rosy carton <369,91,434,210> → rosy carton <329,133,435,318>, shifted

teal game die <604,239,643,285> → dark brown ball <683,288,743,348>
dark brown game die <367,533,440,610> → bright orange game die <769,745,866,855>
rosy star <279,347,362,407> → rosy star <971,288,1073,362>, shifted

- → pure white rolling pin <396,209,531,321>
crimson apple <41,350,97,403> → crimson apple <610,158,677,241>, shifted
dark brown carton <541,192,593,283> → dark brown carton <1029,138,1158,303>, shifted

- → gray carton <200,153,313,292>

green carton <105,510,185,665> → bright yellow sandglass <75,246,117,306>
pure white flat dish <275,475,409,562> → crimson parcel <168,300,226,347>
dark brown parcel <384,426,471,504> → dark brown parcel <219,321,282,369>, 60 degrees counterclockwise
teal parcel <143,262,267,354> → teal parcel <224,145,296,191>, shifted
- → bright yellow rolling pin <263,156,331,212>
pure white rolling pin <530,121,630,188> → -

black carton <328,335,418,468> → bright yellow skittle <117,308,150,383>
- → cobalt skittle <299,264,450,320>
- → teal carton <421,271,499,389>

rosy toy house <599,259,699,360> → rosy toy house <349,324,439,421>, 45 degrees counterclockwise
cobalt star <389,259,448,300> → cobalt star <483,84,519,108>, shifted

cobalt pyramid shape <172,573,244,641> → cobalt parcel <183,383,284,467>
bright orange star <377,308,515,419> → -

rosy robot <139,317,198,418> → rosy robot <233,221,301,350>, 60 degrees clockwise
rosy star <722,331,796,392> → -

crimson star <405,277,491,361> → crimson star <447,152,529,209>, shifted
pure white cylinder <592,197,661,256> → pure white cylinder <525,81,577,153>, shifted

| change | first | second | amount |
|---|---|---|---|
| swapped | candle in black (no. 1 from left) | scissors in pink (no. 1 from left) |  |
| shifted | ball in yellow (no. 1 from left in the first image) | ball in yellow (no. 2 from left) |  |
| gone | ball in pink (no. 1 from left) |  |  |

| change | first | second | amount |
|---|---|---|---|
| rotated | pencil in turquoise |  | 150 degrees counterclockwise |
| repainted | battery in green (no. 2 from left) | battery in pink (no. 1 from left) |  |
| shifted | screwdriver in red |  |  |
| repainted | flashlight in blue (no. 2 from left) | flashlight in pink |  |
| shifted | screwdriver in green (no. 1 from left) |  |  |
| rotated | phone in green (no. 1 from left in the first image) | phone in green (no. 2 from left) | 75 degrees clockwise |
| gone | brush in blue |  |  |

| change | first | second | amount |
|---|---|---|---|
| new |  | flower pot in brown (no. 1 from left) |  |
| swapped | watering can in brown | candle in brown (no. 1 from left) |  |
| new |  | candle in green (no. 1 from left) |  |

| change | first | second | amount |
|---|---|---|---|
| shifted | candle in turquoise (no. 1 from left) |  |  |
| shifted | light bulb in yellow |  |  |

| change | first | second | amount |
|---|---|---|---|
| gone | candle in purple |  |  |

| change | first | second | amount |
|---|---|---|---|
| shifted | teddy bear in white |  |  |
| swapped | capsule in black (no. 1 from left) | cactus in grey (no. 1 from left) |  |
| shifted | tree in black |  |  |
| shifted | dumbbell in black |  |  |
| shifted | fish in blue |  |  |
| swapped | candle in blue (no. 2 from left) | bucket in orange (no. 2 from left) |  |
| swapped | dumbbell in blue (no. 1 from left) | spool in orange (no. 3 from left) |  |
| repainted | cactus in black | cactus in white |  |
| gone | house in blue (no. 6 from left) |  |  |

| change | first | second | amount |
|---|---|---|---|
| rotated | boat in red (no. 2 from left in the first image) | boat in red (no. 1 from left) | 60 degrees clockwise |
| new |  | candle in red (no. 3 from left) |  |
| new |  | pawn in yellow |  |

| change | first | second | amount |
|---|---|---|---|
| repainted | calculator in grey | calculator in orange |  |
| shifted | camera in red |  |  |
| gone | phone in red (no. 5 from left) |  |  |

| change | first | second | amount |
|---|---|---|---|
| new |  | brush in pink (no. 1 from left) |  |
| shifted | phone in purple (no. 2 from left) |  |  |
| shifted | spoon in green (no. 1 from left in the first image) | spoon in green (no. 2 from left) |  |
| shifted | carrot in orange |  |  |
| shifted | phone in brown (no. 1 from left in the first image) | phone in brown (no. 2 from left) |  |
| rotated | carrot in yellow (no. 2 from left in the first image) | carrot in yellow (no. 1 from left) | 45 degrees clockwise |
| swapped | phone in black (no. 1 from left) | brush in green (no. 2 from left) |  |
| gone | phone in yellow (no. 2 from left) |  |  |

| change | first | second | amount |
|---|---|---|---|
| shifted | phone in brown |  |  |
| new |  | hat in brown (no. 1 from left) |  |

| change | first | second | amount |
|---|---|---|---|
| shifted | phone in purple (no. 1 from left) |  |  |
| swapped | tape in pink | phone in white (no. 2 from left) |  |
* * * *
_Exercise prompt_
The answer must consist of every line from the records above that holds "black".

_Result_
black carton <328,335,418,468> → bright yellow skittle <117,308,150,383>
| swapped | candle in black (no. 1 from left) | scissors in pink (no. 1 from left) |  |
| swapped | capsule in black (no. 1 from left) | cactus in grey (no. 1 from left) |  |
| shifted | tree in black |  |  |
| shifted | dumbbell in black |  |  |
| repainted | cactus in black | cactus in white |  |
| swapped | phone in black (no. 1 from left) | brush in green (no. 2 from left) |  |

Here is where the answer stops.